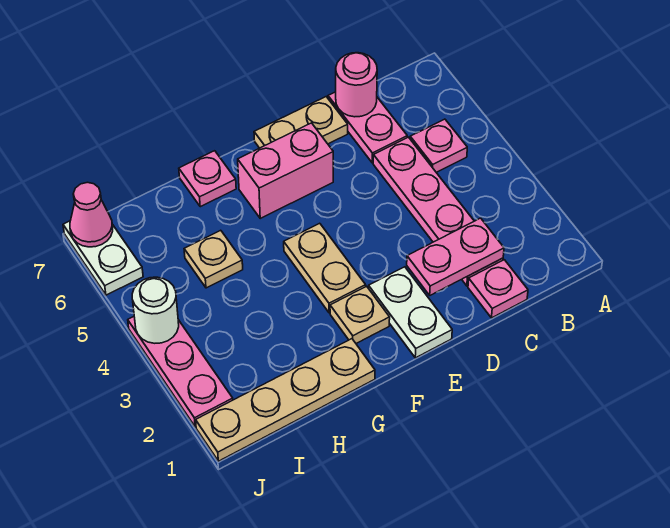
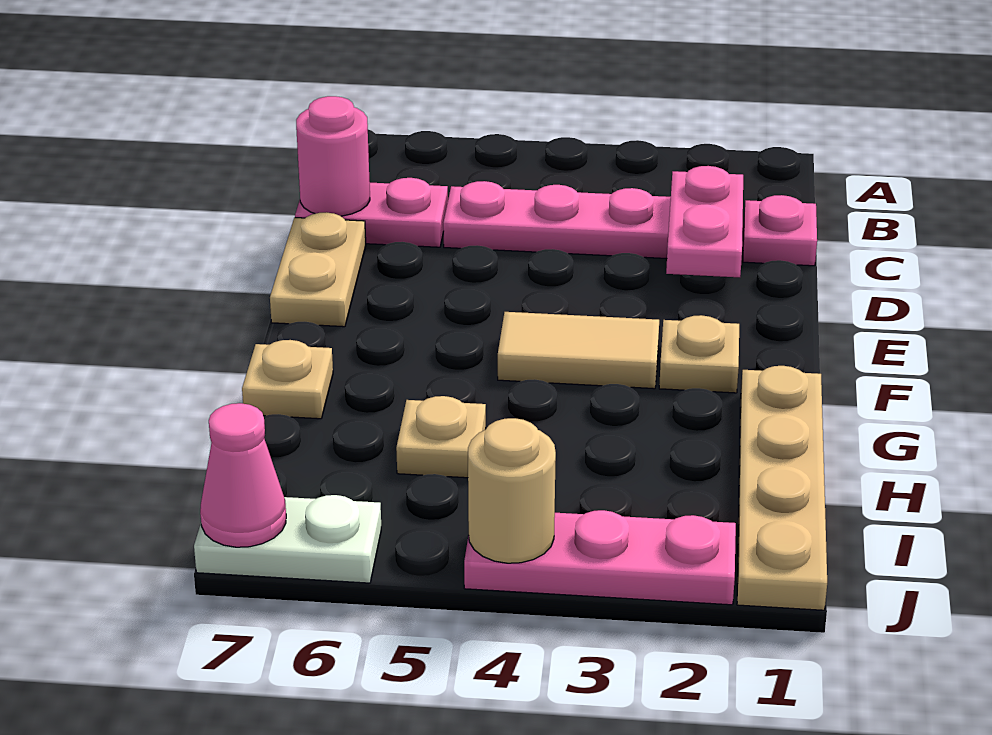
pink 1x1 plate [410,119,467,172] -> none
white 1x2 plate [369,267,452,358] -> none
pink 1x2 brick [238,123,333,218] -> none
tan 1x2 plate [284,223,366,313] -> tan 1x2 tile [498,312,659,389]
pink 1x1 plate [179,151,236,207] -> tan 1x1 plate [242,340,333,419]
white 1x1 round brick [132,277,179,343] -> tan 1x1 round brick [468,418,556,563]

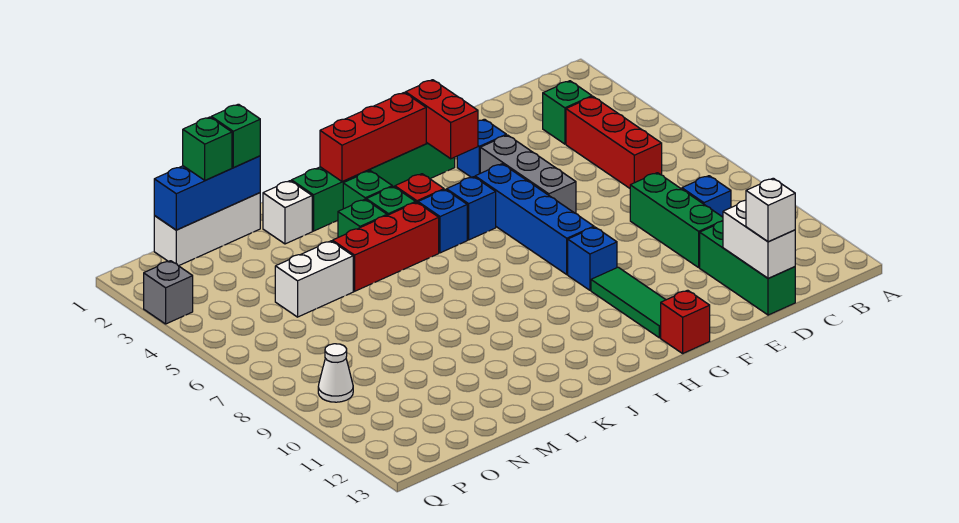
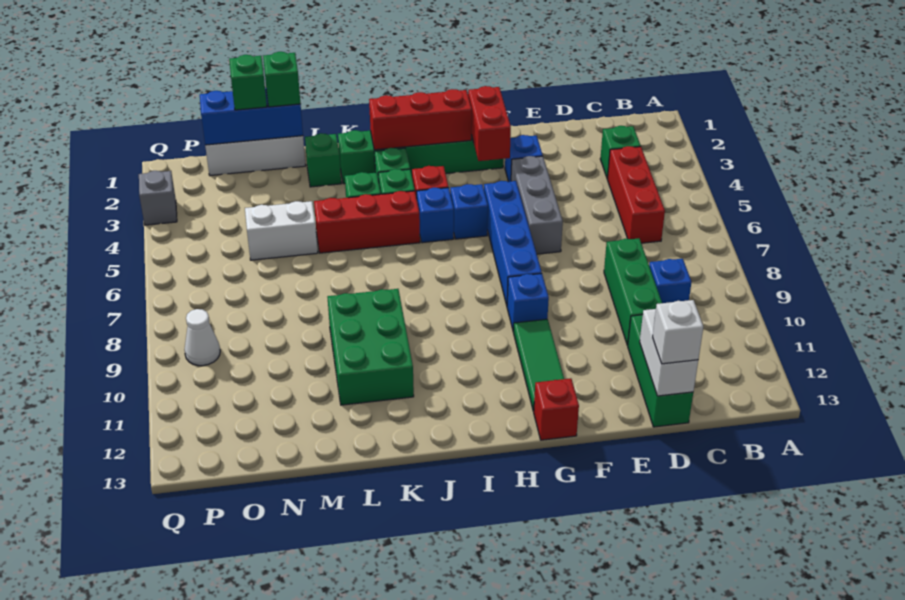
none -> green 2x3 brick [328,289,414,405]
white 1x1 brick [263,181,312,244] -> green 1x1 brick [305,133,341,187]

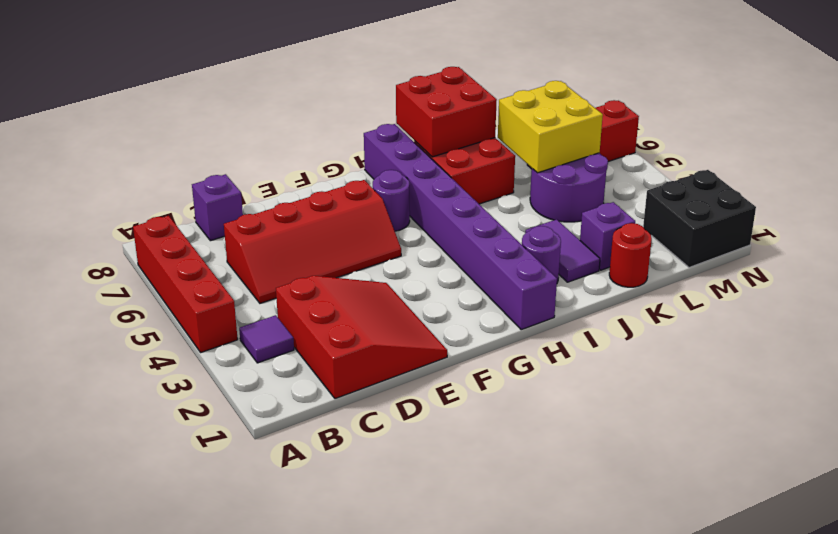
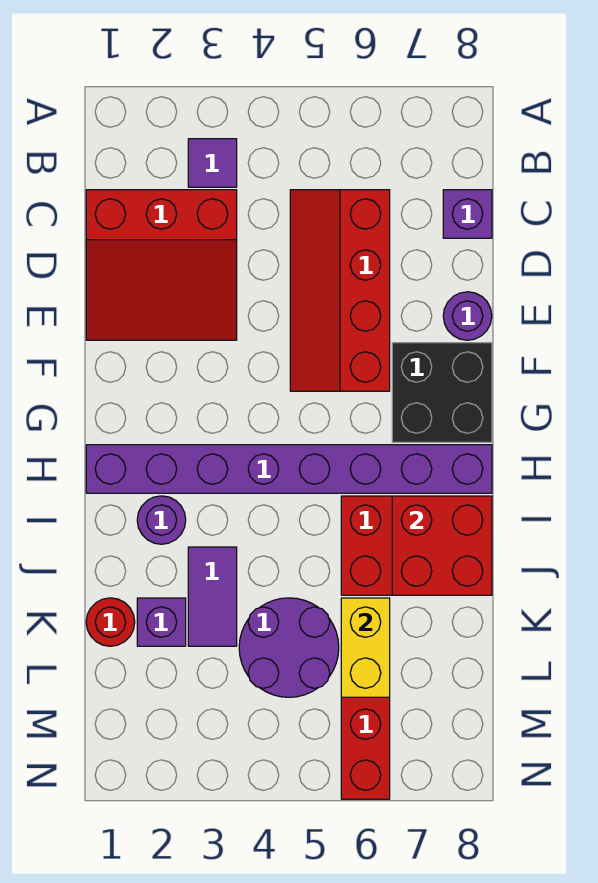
red 1x4 brick [133,216,238,352] -> none
purple 1x1 round brick [373,170,410,231] -> purple 1x1 round brick moved to [443,292,492,340]
purple 1x2 tile [525,219,600,282] -> purple 1x2 tile turned to [188,547,237,646]
yellow 2x2 brick [498,81,603,173] -> yellow 1x2 brick [341,598,390,697]
black 2x2 brick [643,170,756,267] -> black 2x2 brick moved to [392,343,492,442]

■ ■ ■ ■ ■ ■ ■

Task requirements
Copy exactly, and copy nothing else: the lines from the one containing "tan 1x2 plate" through the end of the data, both ends included, with pictures left out.

Response to the task
tan 1x2 plate [284,223,366,313] -> tan 1x2 tile [498,312,659,389]
pink 1x1 plate [179,151,236,207] -> tan 1x1 plate [242,340,333,419]
white 1x1 round brick [132,277,179,343] -> tan 1x1 round brick [468,418,556,563]

none -> green 2x3 brick [328,289,414,405]
white 1x1 brick [263,181,312,244] -> green 1x1 brick [305,133,341,187]

red 1x4 brick [133,216,238,352] -> none
purple 1x1 round brick [373,170,410,231] -> purple 1x1 round brick moved to [443,292,492,340]
purple 1x2 tile [525,219,600,282] -> purple 1x2 tile turned to [188,547,237,646]
yellow 2x2 brick [498,81,603,173] -> yellow 1x2 brick [341,598,390,697]
black 2x2 brick [643,170,756,267] -> black 2x2 brick moved to [392,343,492,442]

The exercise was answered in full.